##### INPUT
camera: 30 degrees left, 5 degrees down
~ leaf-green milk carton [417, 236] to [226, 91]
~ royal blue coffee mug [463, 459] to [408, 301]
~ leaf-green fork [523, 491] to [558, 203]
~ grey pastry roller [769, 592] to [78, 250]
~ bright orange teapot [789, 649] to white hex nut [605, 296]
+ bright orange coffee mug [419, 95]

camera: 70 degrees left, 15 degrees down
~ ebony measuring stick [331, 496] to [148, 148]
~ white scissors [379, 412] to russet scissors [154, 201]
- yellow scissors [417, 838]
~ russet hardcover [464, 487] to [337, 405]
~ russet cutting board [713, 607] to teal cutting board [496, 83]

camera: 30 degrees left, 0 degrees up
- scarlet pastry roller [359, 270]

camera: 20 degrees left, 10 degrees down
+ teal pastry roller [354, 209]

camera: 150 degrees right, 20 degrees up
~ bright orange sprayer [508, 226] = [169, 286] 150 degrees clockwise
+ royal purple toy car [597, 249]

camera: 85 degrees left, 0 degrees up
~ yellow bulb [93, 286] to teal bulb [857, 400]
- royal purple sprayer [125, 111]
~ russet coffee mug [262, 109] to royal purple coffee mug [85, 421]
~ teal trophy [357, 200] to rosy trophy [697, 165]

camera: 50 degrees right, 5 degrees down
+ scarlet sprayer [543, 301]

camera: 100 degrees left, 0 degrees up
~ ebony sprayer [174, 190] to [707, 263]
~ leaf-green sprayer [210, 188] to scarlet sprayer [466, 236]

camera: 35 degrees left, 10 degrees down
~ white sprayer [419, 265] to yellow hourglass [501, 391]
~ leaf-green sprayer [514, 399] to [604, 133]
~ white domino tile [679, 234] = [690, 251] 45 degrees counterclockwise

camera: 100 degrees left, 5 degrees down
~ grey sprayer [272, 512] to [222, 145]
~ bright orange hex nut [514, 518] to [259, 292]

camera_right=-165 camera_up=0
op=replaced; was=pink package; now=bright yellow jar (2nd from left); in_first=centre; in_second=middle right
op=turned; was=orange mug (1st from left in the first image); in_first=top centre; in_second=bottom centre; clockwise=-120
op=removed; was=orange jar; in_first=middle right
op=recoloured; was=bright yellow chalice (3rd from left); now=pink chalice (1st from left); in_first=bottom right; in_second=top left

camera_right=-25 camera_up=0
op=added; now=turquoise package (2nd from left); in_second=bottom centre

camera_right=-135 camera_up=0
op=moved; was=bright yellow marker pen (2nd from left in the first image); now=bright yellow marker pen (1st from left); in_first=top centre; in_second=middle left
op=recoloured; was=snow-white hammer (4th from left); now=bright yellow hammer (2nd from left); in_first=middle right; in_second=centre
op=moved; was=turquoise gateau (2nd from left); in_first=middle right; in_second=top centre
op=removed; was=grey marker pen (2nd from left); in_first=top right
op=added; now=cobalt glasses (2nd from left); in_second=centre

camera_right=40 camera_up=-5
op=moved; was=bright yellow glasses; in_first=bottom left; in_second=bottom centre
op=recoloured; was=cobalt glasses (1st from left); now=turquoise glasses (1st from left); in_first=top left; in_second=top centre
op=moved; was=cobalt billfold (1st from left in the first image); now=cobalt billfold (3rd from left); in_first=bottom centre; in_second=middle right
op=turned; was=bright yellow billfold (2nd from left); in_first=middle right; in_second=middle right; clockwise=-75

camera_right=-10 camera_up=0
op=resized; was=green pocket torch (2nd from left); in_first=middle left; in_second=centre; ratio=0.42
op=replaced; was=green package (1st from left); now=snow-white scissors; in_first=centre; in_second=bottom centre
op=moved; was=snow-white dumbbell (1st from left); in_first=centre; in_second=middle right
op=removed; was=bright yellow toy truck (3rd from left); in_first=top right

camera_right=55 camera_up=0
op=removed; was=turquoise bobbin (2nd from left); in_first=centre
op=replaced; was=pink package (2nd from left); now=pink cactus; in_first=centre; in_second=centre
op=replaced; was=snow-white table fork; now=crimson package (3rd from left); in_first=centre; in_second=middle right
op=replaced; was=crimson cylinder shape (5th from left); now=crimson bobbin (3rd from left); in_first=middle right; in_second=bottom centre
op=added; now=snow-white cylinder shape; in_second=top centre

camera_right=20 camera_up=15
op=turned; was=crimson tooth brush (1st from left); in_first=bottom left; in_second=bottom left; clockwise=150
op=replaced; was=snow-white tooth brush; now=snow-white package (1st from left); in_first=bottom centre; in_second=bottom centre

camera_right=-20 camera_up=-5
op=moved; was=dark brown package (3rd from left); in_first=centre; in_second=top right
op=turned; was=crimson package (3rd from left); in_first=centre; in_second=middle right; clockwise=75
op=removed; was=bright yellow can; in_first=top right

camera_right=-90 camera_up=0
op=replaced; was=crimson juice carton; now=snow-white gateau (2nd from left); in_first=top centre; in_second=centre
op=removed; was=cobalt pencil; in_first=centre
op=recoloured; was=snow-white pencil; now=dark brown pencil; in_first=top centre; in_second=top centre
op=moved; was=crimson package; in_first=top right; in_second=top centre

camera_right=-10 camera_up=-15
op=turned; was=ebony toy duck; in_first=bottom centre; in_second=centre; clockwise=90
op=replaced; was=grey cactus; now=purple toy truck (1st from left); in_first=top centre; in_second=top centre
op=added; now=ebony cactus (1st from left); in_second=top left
##########
● **DESCRIPTION OF THE TASK**
All lines in the listing above from the line containing "to [408, 301]" to the line containing "nut [605, 296]", inclusive, should be retyped exactly; no other lines should appear.

● **EXERCISE RESULT**
~ royal blue coffee mug [463, 459] to [408, 301]
~ leaf-green fork [523, 491] to [558, 203]
~ grey pastry roller [769, 592] to [78, 250]
~ bright orange teapot [789, 649] to white hex nut [605, 296]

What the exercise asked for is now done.